═════ PROVIDED RECORDS ═════

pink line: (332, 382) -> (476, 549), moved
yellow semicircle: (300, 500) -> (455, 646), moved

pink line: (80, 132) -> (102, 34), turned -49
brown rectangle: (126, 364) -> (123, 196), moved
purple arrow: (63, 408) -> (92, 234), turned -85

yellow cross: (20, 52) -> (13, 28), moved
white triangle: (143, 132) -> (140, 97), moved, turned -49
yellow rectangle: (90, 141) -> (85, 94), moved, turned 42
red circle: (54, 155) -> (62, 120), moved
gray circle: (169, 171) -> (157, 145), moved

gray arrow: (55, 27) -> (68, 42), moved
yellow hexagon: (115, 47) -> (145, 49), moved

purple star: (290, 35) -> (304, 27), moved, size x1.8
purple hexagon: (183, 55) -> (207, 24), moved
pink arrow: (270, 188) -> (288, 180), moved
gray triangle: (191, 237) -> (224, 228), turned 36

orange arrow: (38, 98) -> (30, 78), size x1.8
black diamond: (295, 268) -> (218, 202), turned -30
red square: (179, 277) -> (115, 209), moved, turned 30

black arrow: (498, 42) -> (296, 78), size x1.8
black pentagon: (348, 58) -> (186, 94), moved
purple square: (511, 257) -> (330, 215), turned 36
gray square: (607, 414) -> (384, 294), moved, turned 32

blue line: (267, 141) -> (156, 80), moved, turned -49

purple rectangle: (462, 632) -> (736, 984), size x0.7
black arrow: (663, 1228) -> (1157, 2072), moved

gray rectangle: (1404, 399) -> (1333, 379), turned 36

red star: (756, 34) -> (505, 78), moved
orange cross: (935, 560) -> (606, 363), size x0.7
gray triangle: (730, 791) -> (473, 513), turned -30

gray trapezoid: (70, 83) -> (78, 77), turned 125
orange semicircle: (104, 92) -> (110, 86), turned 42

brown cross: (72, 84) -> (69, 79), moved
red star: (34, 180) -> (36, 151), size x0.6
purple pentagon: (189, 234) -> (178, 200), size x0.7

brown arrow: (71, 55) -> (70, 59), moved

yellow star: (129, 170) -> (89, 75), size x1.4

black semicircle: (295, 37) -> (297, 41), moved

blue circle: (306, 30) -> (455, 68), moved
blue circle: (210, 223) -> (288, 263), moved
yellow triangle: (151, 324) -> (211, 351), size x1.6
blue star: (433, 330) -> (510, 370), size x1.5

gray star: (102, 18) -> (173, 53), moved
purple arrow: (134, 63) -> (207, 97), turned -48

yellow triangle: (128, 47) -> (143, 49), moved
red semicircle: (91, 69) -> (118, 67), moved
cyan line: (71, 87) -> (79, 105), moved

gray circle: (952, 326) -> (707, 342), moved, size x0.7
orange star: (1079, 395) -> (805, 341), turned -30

═════

> REQUIREMENT: The answer must be every entry, reproduced exactly.

> PROBLEM SOLUTION:
pink line: (332, 382) -> (476, 549), moved
yellow semicircle: (300, 500) -> (455, 646), moved

pink line: (80, 132) -> (102, 34), turned -49
brown rectangle: (126, 364) -> (123, 196), moved
purple arrow: (63, 408) -> (92, 234), turned -85

yellow cross: (20, 52) -> (13, 28), moved
white triangle: (143, 132) -> (140, 97), moved, turned -49
yellow rectangle: (90, 141) -> (85, 94), moved, turned 42
red circle: (54, 155) -> (62, 120), moved
gray circle: (169, 171) -> (157, 145), moved

gray arrow: (55, 27) -> (68, 42), moved
yellow hexagon: (115, 47) -> (145, 49), moved

purple star: (290, 35) -> (304, 27), moved, size x1.8
purple hexagon: (183, 55) -> (207, 24), moved
pink arrow: (270, 188) -> (288, 180), moved
gray triangle: (191, 237) -> (224, 228), turned 36

orange arrow: (38, 98) -> (30, 78), size x1.8
black diamond: (295, 268) -> (218, 202), turned -30
red square: (179, 277) -> (115, 209), moved, turned 30

black arrow: (498, 42) -> (296, 78), size x1.8
black pentagon: (348, 58) -> (186, 94), moved
purple square: (511, 257) -> (330, 215), turned 36
gray square: (607, 414) -> (384, 294), moved, turned 32

blue line: (267, 141) -> (156, 80), moved, turned -49

purple rectangle: (462, 632) -> (736, 984), size x0.7
black arrow: (663, 1228) -> (1157, 2072), moved

gray rectangle: (1404, 399) -> (1333, 379), turned 36

red star: (756, 34) -> (505, 78), moved
orange cross: (935, 560) -> (606, 363), size x0.7
gray triangle: (730, 791) -> (473, 513), turned -30

gray trapezoid: (70, 83) -> (78, 77), turned 125
orange semicircle: (104, 92) -> (110, 86), turned 42

brown cross: (72, 84) -> (69, 79), moved
red star: (34, 180) -> (36, 151), size x0.6
purple pentagon: (189, 234) -> (178, 200), size x0.7

brown arrow: (71, 55) -> (70, 59), moved

yellow star: (129, 170) -> (89, 75), size x1.4

black semicircle: (295, 37) -> (297, 41), moved

blue circle: (306, 30) -> (455, 68), moved
blue circle: (210, 223) -> (288, 263), moved
yellow triangle: (151, 324) -> (211, 351), size x1.6
blue star: (433, 330) -> (510, 370), size x1.5

gray star: (102, 18) -> (173, 53), moved
purple arrow: (134, 63) -> (207, 97), turned -48

yellow triangle: (128, 47) -> (143, 49), moved
red semicircle: (91, 69) -> (118, 67), moved
cyan line: (71, 87) -> (79, 105), moved

gray circle: (952, 326) -> (707, 342), moved, size x0.7
orange star: (1079, 395) -> (805, 341), turned -30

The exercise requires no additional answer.